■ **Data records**
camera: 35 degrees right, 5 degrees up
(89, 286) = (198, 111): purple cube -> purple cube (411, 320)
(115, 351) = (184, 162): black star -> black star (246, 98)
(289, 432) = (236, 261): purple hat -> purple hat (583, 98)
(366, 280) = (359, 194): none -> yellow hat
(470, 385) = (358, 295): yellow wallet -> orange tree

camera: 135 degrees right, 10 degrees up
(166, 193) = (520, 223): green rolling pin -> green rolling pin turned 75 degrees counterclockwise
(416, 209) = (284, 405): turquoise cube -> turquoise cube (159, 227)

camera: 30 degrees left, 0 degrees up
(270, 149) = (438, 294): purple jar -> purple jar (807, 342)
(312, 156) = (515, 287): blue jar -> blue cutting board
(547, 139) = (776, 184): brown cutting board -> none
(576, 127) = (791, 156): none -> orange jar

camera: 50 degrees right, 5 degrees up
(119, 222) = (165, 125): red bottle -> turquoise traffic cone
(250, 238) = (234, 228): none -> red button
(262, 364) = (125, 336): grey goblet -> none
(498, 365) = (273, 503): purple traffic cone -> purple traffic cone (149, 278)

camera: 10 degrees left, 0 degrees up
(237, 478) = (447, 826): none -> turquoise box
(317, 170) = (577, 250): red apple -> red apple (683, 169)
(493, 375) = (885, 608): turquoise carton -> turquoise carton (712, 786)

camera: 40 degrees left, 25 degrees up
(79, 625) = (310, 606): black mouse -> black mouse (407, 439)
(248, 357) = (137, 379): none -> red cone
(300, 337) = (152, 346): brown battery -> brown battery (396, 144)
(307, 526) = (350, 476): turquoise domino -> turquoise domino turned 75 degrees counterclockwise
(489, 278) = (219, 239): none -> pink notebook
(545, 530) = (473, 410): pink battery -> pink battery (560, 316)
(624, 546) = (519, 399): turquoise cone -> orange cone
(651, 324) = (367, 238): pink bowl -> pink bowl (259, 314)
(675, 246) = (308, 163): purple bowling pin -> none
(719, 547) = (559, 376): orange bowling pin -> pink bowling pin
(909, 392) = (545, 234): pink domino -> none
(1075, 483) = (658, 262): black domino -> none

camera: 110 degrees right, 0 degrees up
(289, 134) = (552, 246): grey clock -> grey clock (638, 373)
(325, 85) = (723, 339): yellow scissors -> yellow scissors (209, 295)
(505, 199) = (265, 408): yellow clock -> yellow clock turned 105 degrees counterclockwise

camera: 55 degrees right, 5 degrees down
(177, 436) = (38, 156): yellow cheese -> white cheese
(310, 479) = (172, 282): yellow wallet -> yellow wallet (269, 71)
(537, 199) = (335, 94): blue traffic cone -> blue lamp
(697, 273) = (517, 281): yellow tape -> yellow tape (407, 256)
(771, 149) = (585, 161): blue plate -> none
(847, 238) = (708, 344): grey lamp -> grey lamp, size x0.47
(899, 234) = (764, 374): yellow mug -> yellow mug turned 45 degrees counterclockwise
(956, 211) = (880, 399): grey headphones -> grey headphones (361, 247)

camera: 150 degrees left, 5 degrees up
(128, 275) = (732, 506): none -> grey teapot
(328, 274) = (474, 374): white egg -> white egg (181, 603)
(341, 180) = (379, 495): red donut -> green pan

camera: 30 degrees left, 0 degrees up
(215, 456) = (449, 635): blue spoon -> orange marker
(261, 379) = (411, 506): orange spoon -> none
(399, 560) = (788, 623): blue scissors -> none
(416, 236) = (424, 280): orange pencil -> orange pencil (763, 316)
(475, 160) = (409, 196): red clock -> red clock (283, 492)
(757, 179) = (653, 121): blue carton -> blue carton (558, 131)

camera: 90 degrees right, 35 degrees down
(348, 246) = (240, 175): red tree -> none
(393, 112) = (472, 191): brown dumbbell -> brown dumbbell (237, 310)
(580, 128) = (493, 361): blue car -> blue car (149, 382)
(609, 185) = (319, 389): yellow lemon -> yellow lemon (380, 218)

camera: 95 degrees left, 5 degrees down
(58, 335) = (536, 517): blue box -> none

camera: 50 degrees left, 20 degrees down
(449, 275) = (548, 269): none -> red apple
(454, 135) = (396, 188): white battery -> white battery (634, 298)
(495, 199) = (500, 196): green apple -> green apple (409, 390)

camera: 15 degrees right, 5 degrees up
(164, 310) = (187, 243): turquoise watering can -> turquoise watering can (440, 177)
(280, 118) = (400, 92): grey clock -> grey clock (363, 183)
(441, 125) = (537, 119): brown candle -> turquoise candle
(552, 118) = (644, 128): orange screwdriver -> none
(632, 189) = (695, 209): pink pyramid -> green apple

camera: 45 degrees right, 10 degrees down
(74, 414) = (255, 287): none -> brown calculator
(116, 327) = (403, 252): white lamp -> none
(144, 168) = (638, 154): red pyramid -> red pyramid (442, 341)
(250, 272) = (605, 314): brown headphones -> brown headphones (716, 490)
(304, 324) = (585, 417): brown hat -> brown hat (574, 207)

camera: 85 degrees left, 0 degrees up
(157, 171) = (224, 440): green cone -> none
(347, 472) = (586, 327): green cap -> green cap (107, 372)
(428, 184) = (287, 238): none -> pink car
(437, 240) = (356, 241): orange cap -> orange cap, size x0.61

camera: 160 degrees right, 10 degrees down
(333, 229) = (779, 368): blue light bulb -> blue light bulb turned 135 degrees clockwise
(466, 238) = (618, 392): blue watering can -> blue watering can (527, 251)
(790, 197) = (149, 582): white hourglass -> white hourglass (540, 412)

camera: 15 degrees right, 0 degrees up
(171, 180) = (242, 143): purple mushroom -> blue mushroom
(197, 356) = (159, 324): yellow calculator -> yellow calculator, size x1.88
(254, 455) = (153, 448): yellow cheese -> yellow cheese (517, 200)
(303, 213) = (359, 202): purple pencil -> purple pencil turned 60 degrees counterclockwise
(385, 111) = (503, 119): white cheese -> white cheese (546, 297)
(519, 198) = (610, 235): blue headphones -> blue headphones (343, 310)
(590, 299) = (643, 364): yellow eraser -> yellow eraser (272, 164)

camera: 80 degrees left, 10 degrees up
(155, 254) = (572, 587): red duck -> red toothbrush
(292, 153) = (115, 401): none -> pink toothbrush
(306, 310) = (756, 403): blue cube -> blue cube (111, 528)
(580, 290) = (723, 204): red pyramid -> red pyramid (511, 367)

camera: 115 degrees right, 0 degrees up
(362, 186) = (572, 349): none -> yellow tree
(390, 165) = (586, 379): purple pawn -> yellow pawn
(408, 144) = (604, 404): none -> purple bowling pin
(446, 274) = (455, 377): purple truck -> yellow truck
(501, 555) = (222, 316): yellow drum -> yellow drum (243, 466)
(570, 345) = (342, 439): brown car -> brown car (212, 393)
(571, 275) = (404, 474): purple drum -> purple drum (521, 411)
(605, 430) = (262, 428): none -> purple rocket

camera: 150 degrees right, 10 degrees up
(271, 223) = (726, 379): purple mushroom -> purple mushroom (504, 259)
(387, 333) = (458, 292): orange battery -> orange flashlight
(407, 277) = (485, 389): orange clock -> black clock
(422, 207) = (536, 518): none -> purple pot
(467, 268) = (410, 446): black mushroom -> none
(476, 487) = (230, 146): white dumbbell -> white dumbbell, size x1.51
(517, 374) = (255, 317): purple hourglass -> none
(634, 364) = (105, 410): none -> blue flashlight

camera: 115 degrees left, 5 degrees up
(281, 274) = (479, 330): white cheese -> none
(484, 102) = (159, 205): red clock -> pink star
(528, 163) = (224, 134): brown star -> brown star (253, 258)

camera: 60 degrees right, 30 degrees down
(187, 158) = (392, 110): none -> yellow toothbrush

■ **Problem details**
Take exactly the lines from the one containing "(261, 379) = (411, 506): orange spoon -> none" through the one containing "(171, 180) = (242, 143): purple" in the data above, and output them with nothing added.

■ **Solution to this task**
(261, 379) = (411, 506): orange spoon -> none
(399, 560) = (788, 623): blue scissors -> none
(416, 236) = (424, 280): orange pencil -> orange pencil (763, 316)
(475, 160) = (409, 196): red clock -> red clock (283, 492)
(757, 179) = (653, 121): blue carton -> blue carton (558, 131)

camera: 90 degrees right, 35 degrees down
(348, 246) = (240, 175): red tree -> none
(393, 112) = (472, 191): brown dumbbell -> brown dumbbell (237, 310)
(580, 128) = (493, 361): blue car -> blue car (149, 382)
(609, 185) = (319, 389): yellow lemon -> yellow lemon (380, 218)

camera: 95 degrees left, 5 degrees down
(58, 335) = (536, 517): blue box -> none

camera: 50 degrees left, 20 degrees down
(449, 275) = (548, 269): none -> red apple
(454, 135) = (396, 188): white battery -> white battery (634, 298)
(495, 199) = (500, 196): green apple -> green apple (409, 390)

camera: 15 degrees right, 5 degrees up
(164, 310) = (187, 243): turquoise watering can -> turquoise watering can (440, 177)
(280, 118) = (400, 92): grey clock -> grey clock (363, 183)
(441, 125) = (537, 119): brown candle -> turquoise candle
(552, 118) = (644, 128): orange screwdriver -> none
(632, 189) = (695, 209): pink pyramid -> green apple

camera: 45 degrees right, 10 degrees down
(74, 414) = (255, 287): none -> brown calculator
(116, 327) = (403, 252): white lamp -> none
(144, 168) = (638, 154): red pyramid -> red pyramid (442, 341)
(250, 272) = (605, 314): brown headphones -> brown headphones (716, 490)
(304, 324) = (585, 417): brown hat -> brown hat (574, 207)

camera: 85 degrees left, 0 degrees up
(157, 171) = (224, 440): green cone -> none
(347, 472) = (586, 327): green cap -> green cap (107, 372)
(428, 184) = (287, 238): none -> pink car
(437, 240) = (356, 241): orange cap -> orange cap, size x0.61

camera: 160 degrees right, 10 degrees down
(333, 229) = (779, 368): blue light bulb -> blue light bulb turned 135 degrees clockwise
(466, 238) = (618, 392): blue watering can -> blue watering can (527, 251)
(790, 197) = (149, 582): white hourglass -> white hourglass (540, 412)

camera: 15 degrees right, 0 degrees up
(171, 180) = (242, 143): purple mushroom -> blue mushroom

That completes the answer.